(Provided records Opens)
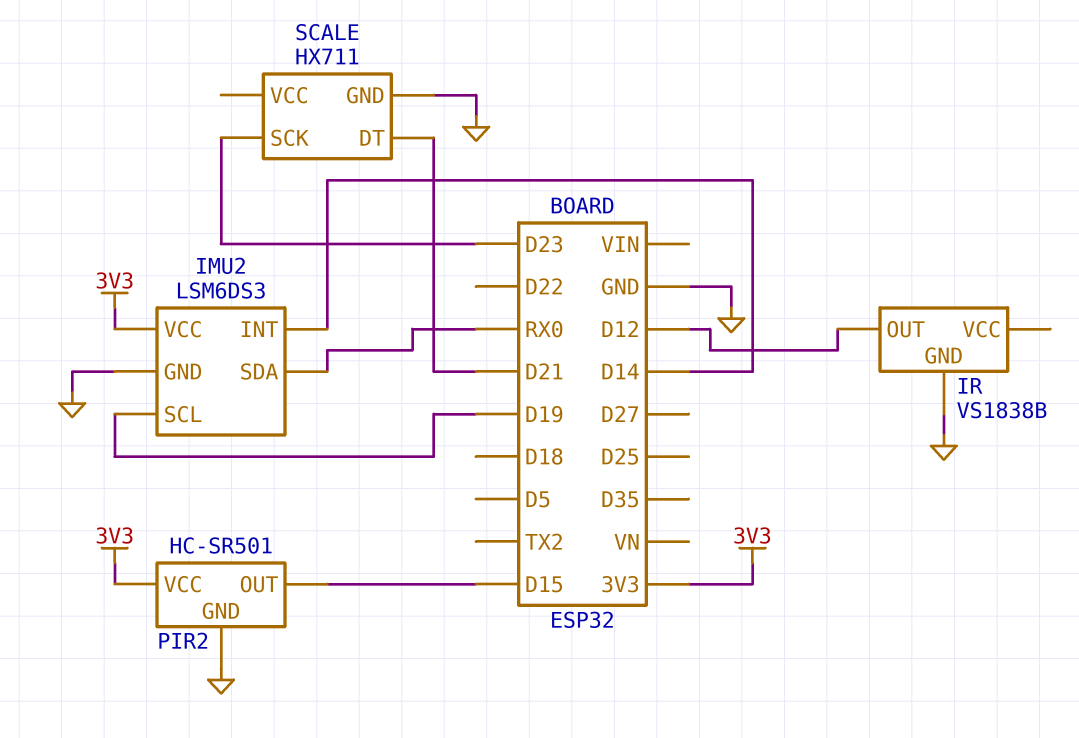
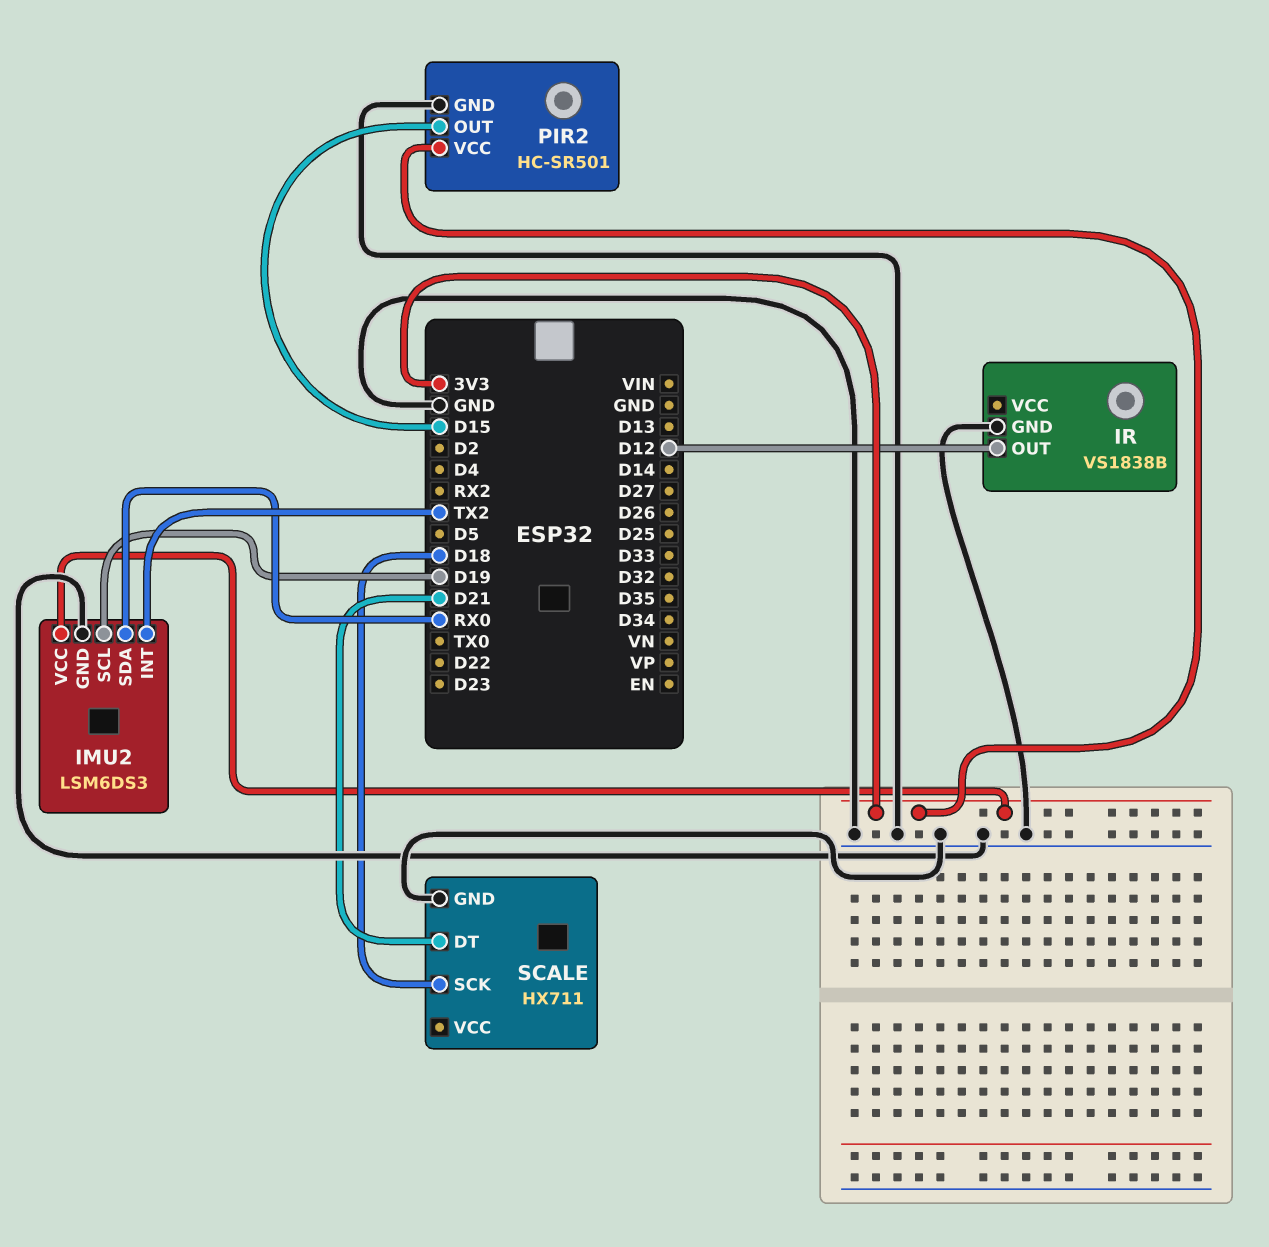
IMU2 pin INT: D14 -> TX2
SCALE pin SCK: D23 -> D18

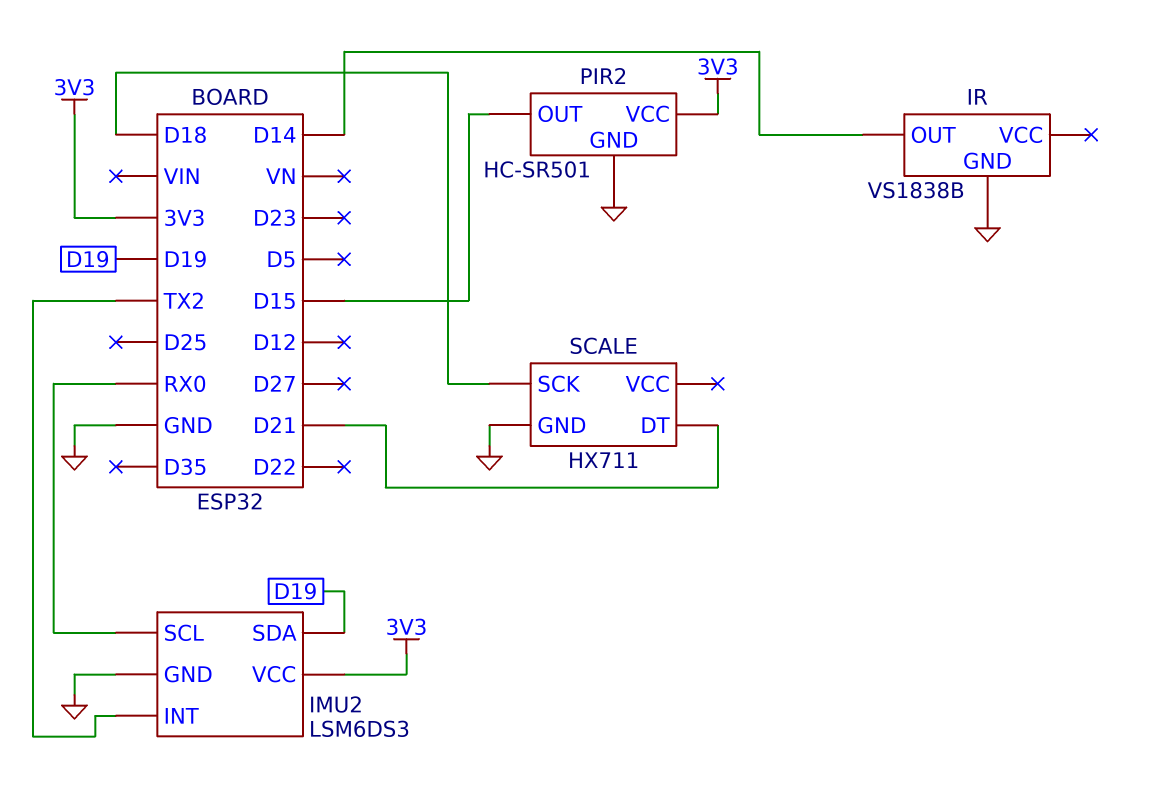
IMU2 pin SCL: D19 -> RX0
IMU2 pin SDA: RX0 -> D19
IR pin OUT: D12 -> D14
(Provided records Closes)
■ **Brief**
Everything in the listing should be copied exactly, apart from the images it holds.

■ **Output below**
IMU2 pin INT: D14 -> TX2
SCALE pin SCK: D23 -> D18

IMU2 pin SCL: D19 -> RX0
IMU2 pin SDA: RX0 -> D19
IR pin OUT: D12 -> D14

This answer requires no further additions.